[[ Information supplied, beginning ]]
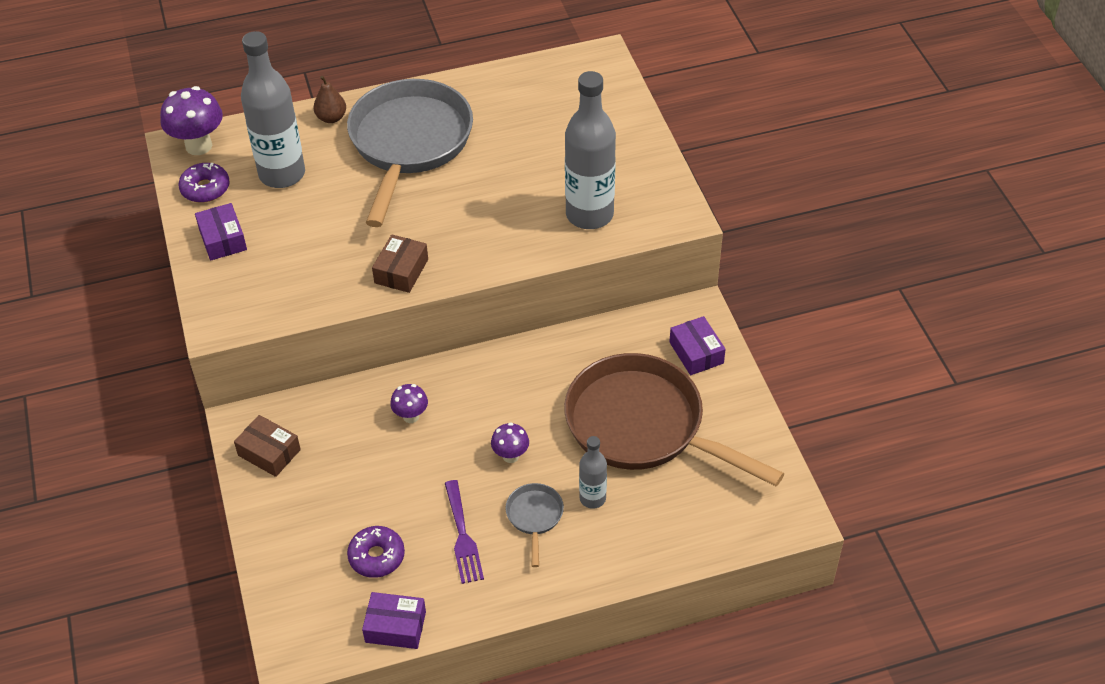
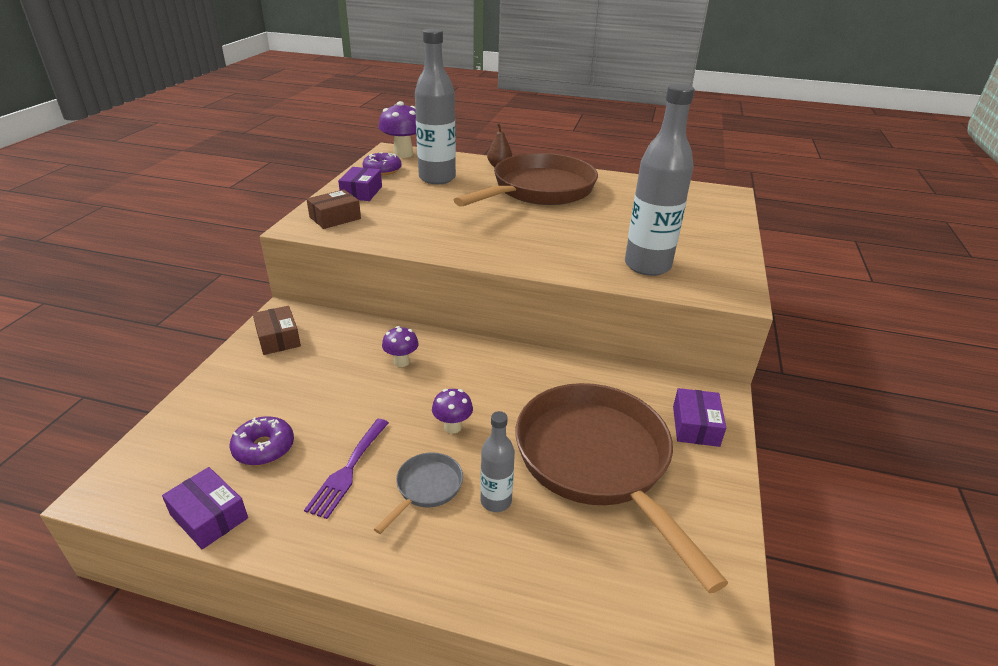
camera: 30 degrees right, 15 degrees down
(401, 271) = (460, 245): brown box -> brown box (335, 218)
(409, 143) = (539, 190): grey pan -> brown pan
[[ Information supplied, end ]]
# Work item
A verbatim copy of the material is needed; pictures are not to appear in it.

# Written reply
camera: 30 degrees right, 15 degrees down
(401, 271) = (460, 245): brown box -> brown box (335, 218)
(409, 143) = (539, 190): grey pan -> brown pan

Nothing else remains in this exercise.